Reproduce the following listing verbatim, keeping every line and blank line intact.
** BEGIN **
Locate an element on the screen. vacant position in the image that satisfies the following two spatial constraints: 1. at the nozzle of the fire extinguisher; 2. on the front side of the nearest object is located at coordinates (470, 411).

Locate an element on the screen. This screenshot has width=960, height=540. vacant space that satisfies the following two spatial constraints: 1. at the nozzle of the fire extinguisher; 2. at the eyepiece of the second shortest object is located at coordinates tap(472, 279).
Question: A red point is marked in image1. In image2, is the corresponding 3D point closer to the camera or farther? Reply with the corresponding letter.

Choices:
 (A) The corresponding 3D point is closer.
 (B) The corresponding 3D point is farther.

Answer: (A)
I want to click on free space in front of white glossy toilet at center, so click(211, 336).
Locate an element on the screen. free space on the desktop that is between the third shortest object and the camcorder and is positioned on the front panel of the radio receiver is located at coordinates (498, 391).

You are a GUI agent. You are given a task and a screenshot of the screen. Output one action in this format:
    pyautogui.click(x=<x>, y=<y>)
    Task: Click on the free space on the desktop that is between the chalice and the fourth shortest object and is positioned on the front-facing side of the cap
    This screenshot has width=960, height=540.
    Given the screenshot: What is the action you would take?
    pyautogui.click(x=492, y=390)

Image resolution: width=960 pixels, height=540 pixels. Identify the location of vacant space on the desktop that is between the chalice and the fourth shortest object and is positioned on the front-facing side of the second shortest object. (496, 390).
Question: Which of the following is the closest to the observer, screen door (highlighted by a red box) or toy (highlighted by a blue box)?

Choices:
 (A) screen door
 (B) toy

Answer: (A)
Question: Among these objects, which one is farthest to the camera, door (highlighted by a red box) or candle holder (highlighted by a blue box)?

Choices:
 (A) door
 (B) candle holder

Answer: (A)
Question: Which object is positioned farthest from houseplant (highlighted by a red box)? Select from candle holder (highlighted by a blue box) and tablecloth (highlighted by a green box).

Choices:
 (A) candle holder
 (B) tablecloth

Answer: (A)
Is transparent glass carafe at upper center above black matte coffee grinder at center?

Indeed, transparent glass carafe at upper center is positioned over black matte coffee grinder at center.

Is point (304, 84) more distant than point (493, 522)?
** END **
Result of this exercise |
Locate an element on the screen. vacant position in the image that satisfies the following two spatial constraints: 1. at the nozzle of the fire extinguisher; 2. on the front side of the nearest object is located at coordinates (470, 411).

Locate an element on the screen. This screenshot has width=960, height=540. vacant space that satisfies the following two spatial constraints: 1. at the nozzle of the fire extinguisher; 2. at the eyepiece of the second shortest object is located at coordinates tap(472, 279).
Question: A red point is marked in image1. In image2, is the corresponding 3D point closer to the camera or farther? Reply with the corresponding letter.

Choices:
 (A) The corresponding 3D point is closer.
 (B) The corresponding 3D point is farther.

Answer: (A)
I want to click on free space in front of white glossy toilet at center, so click(211, 336).
Locate an element on the screen. free space on the desktop that is between the third shortest object and the camcorder and is positioned on the front panel of the radio receiver is located at coordinates (498, 391).

You are a GUI agent. You are given a task and a screenshot of the screen. Output one action in this format:
    pyautogui.click(x=<x>, y=<y>)
    Task: Click on the free space on the desktop that is between the chalice and the fourth shortest object and is positioned on the front-facing side of the cap
    This screenshot has width=960, height=540.
    Given the screenshot: What is the action you would take?
    pyautogui.click(x=492, y=390)

Image resolution: width=960 pixels, height=540 pixels. Identify the location of vacant space on the desktop that is between the chalice and the fourth shortest object and is positioned on the front-facing side of the second shortest object. (496, 390).
Question: Which of the following is the closest to the observer, screen door (highlighted by a red box) or toy (highlighted by a blue box)?

Choices:
 (A) screen door
 (B) toy

Answer: (A)
Question: Among these objects, which one is farthest to the camera, door (highlighted by a red box) or candle holder (highlighted by a blue box)?

Choices:
 (A) door
 (B) candle holder

Answer: (A)
Question: Which object is positioned farthest from houseplant (highlighted by a red box)? Select from candle holder (highlighted by a blue box) and tablecloth (highlighted by a green box).

Choices:
 (A) candle holder
 (B) tablecloth

Answer: (A)
Is transparent glass carafe at upper center above black matte coffee grinder at center?

Indeed, transparent glass carafe at upper center is positioned over black matte coffee grinder at center.

Is point (304, 84) more distant than point (493, 522)?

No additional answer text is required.